# [Stored data]
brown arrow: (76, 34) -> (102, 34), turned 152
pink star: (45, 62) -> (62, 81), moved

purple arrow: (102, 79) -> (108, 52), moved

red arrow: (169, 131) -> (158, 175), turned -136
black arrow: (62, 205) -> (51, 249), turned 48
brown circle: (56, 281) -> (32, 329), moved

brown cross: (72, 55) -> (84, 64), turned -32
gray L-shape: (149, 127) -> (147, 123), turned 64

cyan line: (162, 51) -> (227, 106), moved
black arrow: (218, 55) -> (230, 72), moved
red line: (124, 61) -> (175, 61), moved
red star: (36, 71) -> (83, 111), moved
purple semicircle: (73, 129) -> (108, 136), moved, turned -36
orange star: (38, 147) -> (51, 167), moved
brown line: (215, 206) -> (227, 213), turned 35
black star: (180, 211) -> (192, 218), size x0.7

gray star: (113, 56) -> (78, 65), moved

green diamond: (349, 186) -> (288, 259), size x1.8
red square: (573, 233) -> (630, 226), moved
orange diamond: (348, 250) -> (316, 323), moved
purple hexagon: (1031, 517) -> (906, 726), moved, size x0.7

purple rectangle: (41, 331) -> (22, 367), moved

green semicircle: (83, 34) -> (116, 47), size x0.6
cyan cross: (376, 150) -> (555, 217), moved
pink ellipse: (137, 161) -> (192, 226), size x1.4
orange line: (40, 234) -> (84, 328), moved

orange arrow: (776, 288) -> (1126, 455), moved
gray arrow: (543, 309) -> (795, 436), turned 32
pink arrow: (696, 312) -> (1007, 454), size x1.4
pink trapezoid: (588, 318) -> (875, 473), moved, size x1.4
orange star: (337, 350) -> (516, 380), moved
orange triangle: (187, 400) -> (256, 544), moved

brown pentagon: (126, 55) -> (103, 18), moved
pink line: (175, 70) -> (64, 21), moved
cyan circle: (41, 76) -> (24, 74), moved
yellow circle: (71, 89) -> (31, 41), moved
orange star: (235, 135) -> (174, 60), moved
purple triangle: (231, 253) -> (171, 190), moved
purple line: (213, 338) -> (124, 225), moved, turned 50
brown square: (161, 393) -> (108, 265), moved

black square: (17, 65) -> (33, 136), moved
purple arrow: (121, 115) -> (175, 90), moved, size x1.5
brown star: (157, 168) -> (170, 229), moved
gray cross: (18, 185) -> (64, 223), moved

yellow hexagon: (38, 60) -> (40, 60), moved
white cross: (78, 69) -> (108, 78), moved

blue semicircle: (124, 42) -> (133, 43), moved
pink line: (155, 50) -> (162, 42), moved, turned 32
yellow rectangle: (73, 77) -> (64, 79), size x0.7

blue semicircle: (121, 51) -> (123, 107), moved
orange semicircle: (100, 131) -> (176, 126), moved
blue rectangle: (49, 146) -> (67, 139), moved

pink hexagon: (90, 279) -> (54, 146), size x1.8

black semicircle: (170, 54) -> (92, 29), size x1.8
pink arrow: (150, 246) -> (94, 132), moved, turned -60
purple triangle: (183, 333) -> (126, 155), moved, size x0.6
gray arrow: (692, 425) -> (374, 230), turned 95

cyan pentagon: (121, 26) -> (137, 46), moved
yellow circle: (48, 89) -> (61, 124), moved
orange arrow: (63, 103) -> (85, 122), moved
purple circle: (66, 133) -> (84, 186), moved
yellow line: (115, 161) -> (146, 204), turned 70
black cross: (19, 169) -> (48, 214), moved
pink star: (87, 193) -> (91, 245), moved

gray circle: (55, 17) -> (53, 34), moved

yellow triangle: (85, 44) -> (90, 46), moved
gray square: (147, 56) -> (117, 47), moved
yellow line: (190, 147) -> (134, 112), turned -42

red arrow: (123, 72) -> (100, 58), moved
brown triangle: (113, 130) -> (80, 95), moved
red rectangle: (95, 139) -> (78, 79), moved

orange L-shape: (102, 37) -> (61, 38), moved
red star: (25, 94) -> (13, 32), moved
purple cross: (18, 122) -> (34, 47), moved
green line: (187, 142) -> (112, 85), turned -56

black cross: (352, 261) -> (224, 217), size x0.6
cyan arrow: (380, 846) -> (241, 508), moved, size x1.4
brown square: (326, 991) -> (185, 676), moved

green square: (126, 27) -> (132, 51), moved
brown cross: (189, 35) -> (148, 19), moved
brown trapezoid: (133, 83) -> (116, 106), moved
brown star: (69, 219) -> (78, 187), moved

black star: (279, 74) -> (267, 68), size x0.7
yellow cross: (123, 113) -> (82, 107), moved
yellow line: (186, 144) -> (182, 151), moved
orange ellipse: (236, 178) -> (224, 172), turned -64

# [What you need to do]
Set down, unchanged, only those lines above that fall between the line with "black cross: (19, 169) -> (48, 214), moved" and the line with "red arrow: (123, 72) -> (100, 58), moved", the two end lines included.

# [Your response]
black cross: (19, 169) -> (48, 214), moved
pink star: (87, 193) -> (91, 245), moved

gray circle: (55, 17) -> (53, 34), moved

yellow triangle: (85, 44) -> (90, 46), moved
gray square: (147, 56) -> (117, 47), moved
yellow line: (190, 147) -> (134, 112), turned -42

red arrow: (123, 72) -> (100, 58), moved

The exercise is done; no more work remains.